> **EXERCISE PROMPT**: Exclude images and print all the records verbatim.

> **RECORDS FOR THE EXERCISE**:
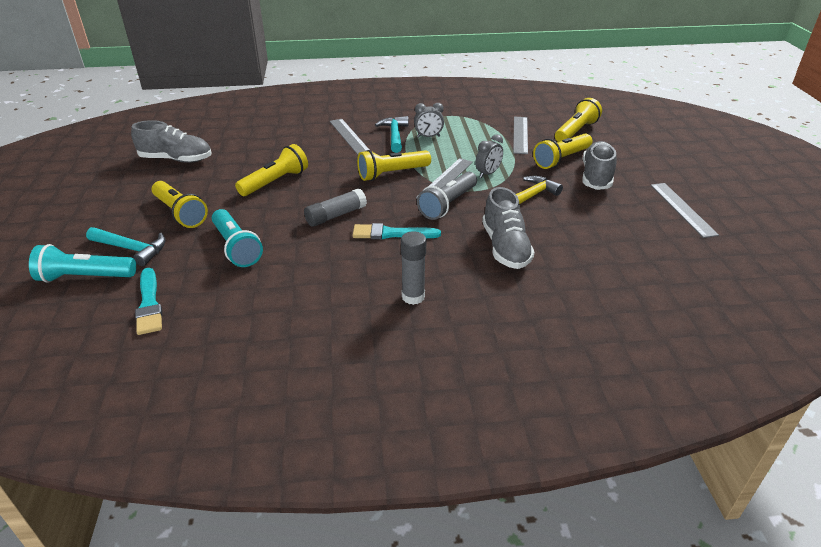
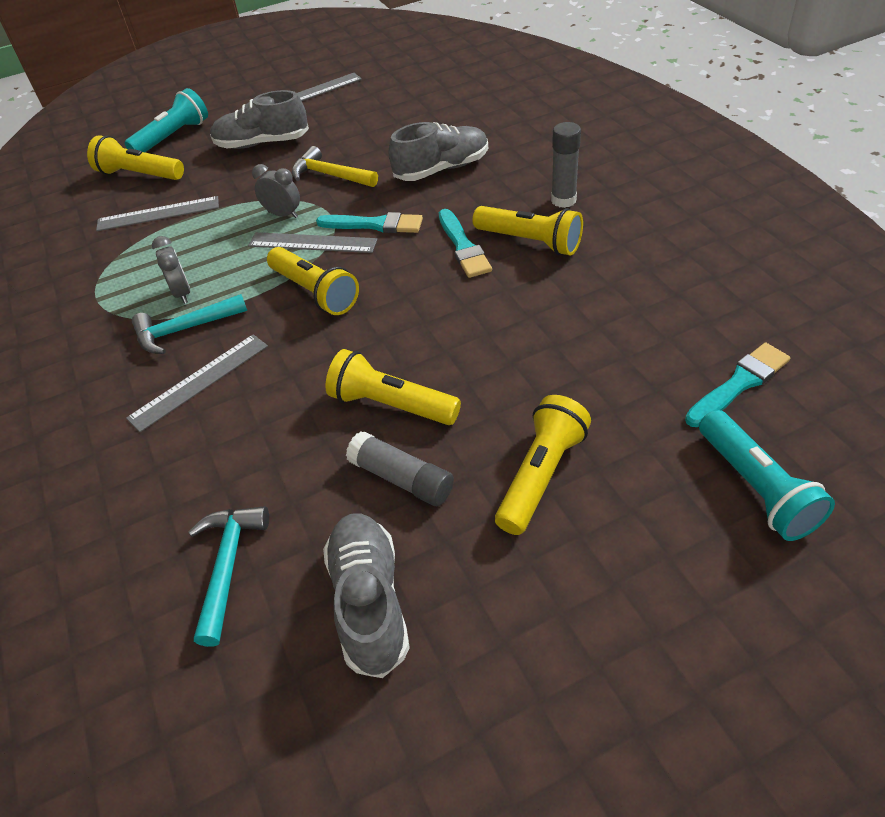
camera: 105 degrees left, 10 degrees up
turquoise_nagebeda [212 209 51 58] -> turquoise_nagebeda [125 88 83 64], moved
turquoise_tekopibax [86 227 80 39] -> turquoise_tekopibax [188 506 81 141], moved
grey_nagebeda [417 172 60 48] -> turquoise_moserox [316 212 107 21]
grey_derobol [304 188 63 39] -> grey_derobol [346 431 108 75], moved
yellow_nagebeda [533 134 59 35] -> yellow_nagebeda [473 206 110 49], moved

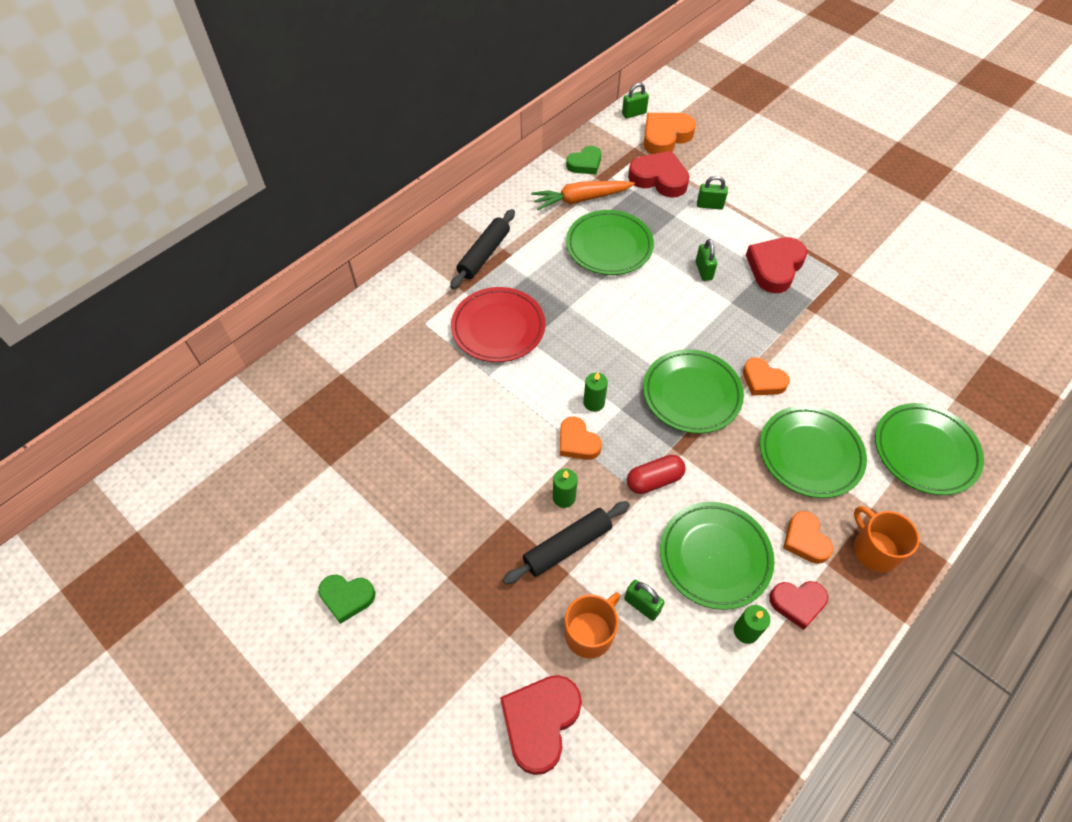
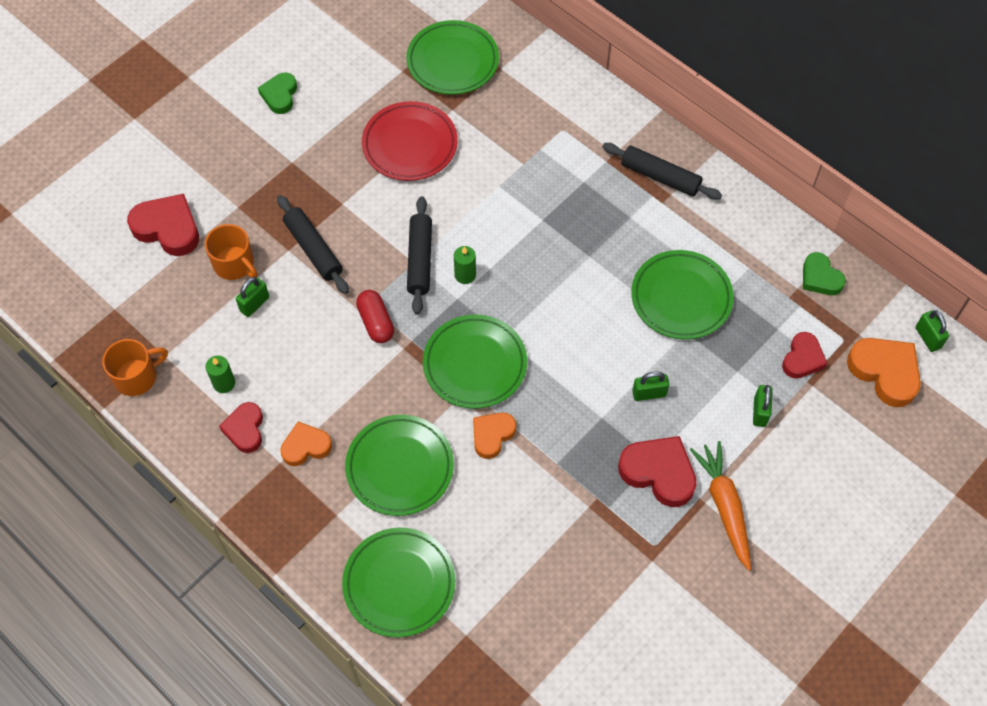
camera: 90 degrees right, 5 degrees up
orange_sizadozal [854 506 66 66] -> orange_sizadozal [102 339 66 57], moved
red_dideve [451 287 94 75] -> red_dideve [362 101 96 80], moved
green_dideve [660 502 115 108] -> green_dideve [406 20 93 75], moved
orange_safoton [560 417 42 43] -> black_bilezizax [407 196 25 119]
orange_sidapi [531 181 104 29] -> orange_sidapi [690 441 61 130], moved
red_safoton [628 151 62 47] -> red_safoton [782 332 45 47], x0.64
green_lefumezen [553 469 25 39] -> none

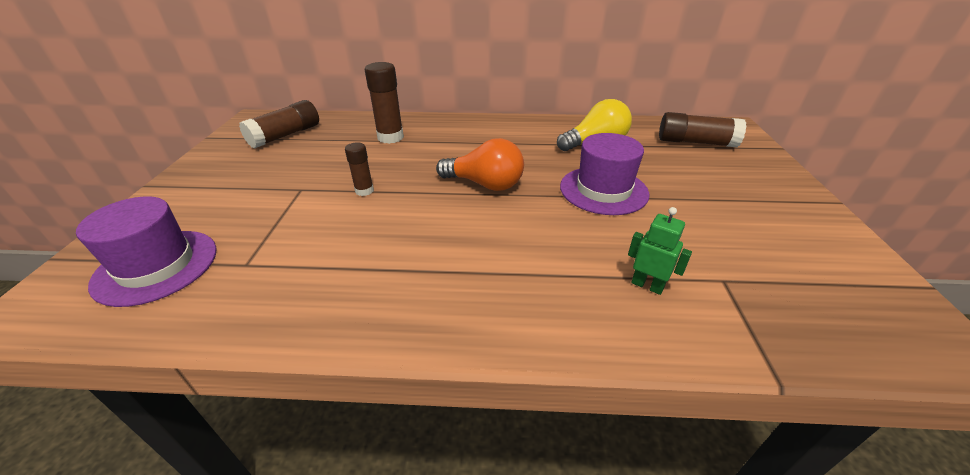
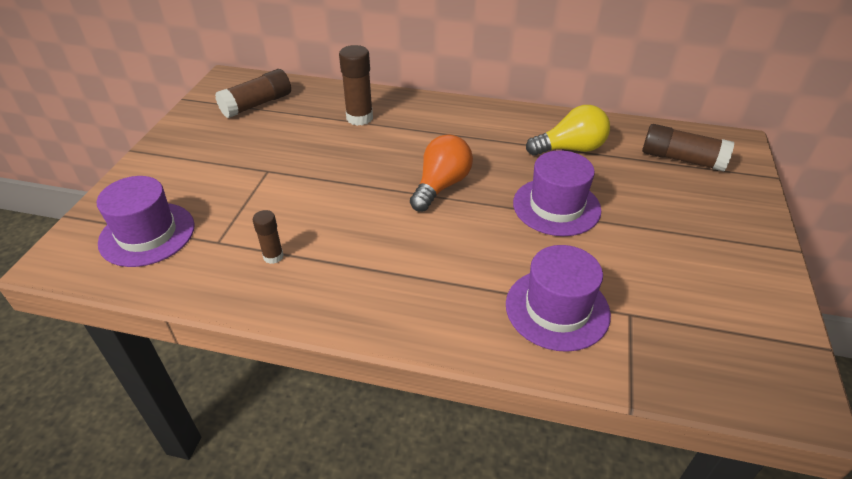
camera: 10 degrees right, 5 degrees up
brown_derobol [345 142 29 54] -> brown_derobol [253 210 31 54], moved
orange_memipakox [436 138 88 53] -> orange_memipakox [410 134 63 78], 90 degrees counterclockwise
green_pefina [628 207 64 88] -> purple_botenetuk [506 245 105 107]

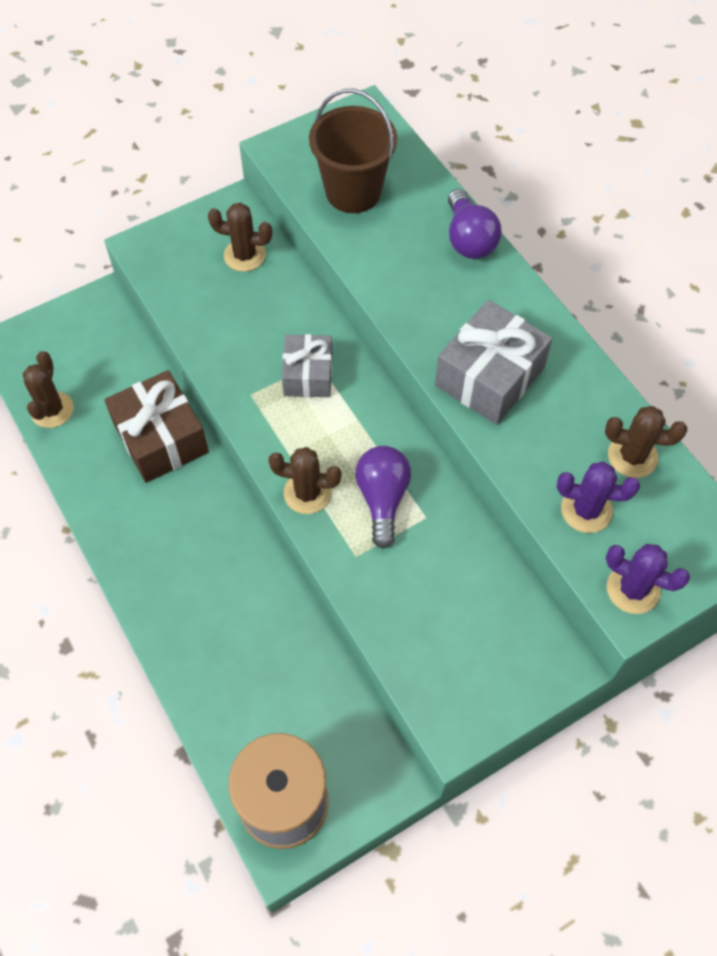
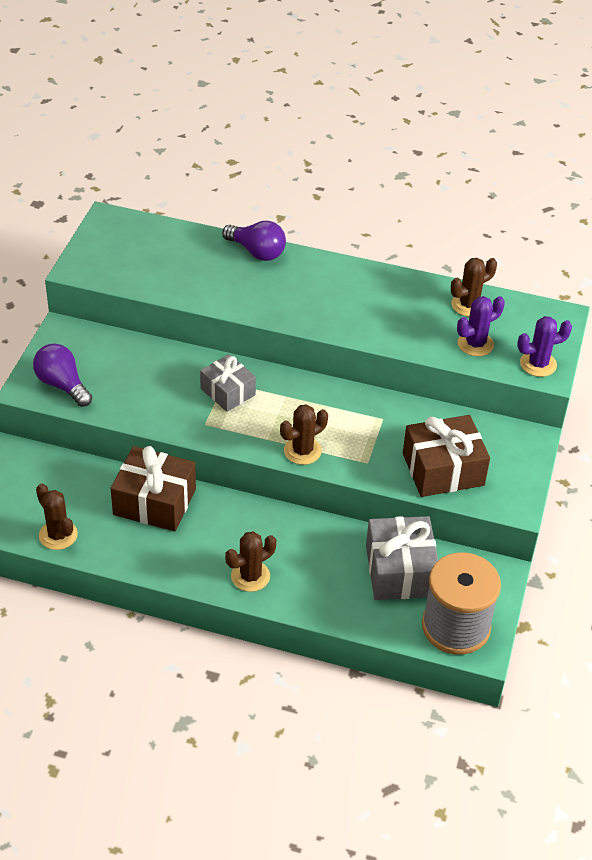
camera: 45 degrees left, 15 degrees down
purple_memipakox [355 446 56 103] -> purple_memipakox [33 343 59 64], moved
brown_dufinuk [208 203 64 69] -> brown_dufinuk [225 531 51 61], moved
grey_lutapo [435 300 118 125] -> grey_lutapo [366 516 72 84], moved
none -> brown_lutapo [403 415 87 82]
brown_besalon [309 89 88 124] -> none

> **ANSWER AREA**:
camera: 105 degrees left, 10 degrees up
turquoise_nagebeda [212 209 51 58] -> turquoise_nagebeda [125 88 83 64], moved
turquoise_tekopibax [86 227 80 39] -> turquoise_tekopibax [188 506 81 141], moved
grey_nagebeda [417 172 60 48] -> turquoise_moserox [316 212 107 21]
grey_derobol [304 188 63 39] -> grey_derobol [346 431 108 75], moved
yellow_nagebeda [533 134 59 35] -> yellow_nagebeda [473 206 110 49], moved

camera: 90 degrees right, 5 degrees up
orange_sizadozal [854 506 66 66] -> orange_sizadozal [102 339 66 57], moved
red_dideve [451 287 94 75] -> red_dideve [362 101 96 80], moved
green_dideve [660 502 115 108] -> green_dideve [406 20 93 75], moved
orange_safoton [560 417 42 43] -> black_bilezizax [407 196 25 119]
orange_sidapi [531 181 104 29] -> orange_sidapi [690 441 61 130], moved
red_safoton [628 151 62 47] -> red_safoton [782 332 45 47], x0.64
green_lefumezen [553 469 25 39] -> none

camera: 10 degrees right, 5 degrees up
brown_derobol [345 142 29 54] -> brown_derobol [253 210 31 54], moved
orange_memipakox [436 138 88 53] -> orange_memipakox [410 134 63 78], 90 degrees counterclockwise
green_pefina [628 207 64 88] -> purple_botenetuk [506 245 105 107]

camera: 45 degrees left, 15 degrees down
purple_memipakox [355 446 56 103] -> purple_memipakox [33 343 59 64], moved
brown_dufinuk [208 203 64 69] -> brown_dufinuk [225 531 51 61], moved
grey_lutapo [435 300 118 125] -> grey_lutapo [366 516 72 84], moved
none -> brown_lutapo [403 415 87 82]
brown_besalon [309 89 88 124] -> none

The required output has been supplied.